Exercise instructions -
Since pictures do not belong in the copy, please repeat every record below exactly without them.

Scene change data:
+ + + + +
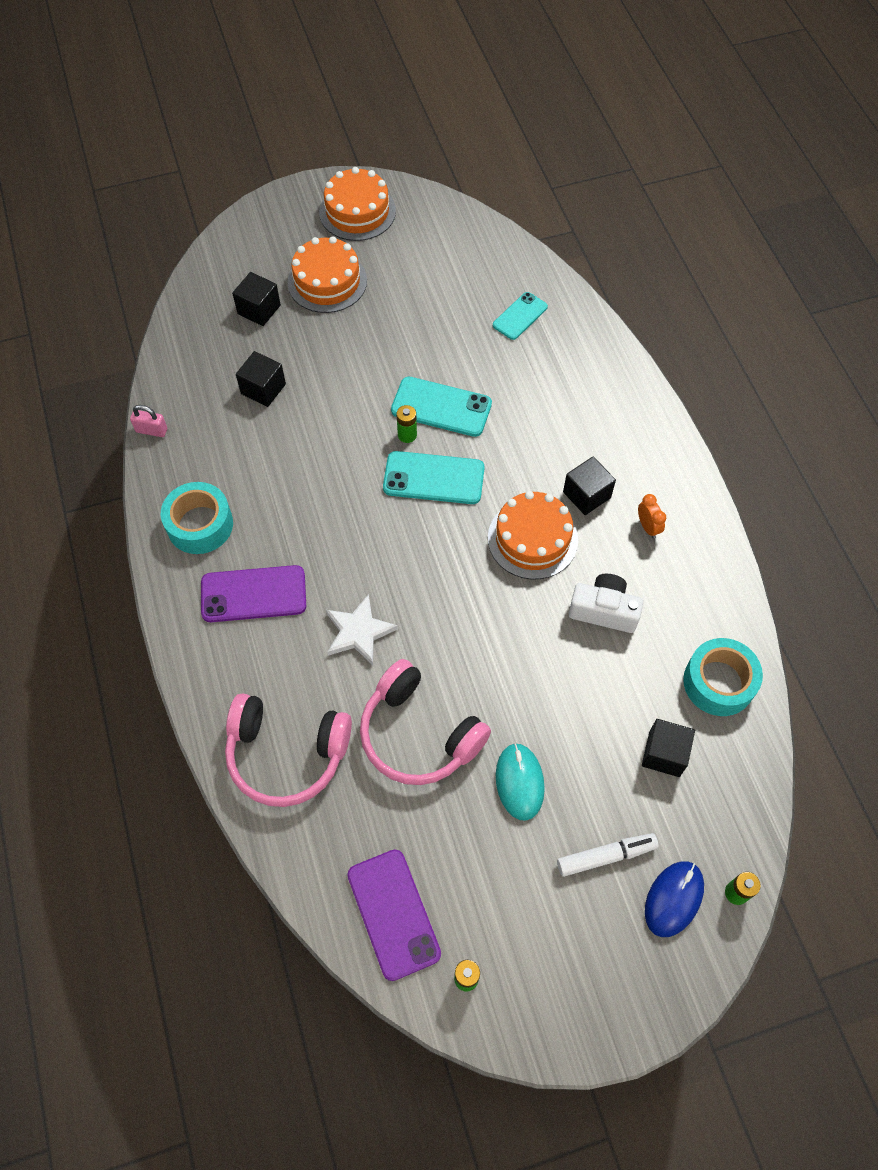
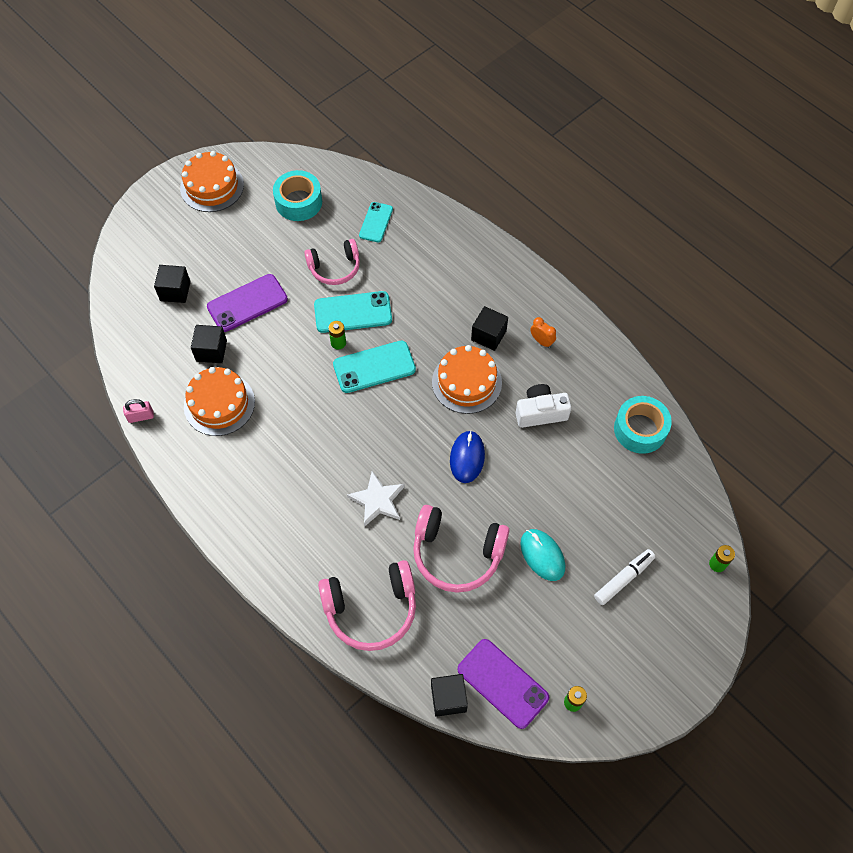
camera: 25 degrees left, 0 degrees up
(200, 525) = (218, 472): turquoise tape -> turquoise tape (298, 202)
(253, 594) = (286, 506): purple phone -> purple phone (247, 303)
(327, 281) = (217, 249): orange cake -> orange cake (219, 404)
(446, 350) = (335, 268): none -> pink headphones
(664, 754) = (628, 493): black cube -> black cube (448, 698)
(673, 899) = (680, 586): blue mouse -> blue mouse (467, 458)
+ + + + +
Exercise output -
camera: 25 degrees left, 0 degrees up
(200, 525) = (218, 472): turquoise tape -> turquoise tape (298, 202)
(253, 594) = (286, 506): purple phone -> purple phone (247, 303)
(327, 281) = (217, 249): orange cake -> orange cake (219, 404)
(446, 350) = (335, 268): none -> pink headphones
(664, 754) = (628, 493): black cube -> black cube (448, 698)
(673, 899) = (680, 586): blue mouse -> blue mouse (467, 458)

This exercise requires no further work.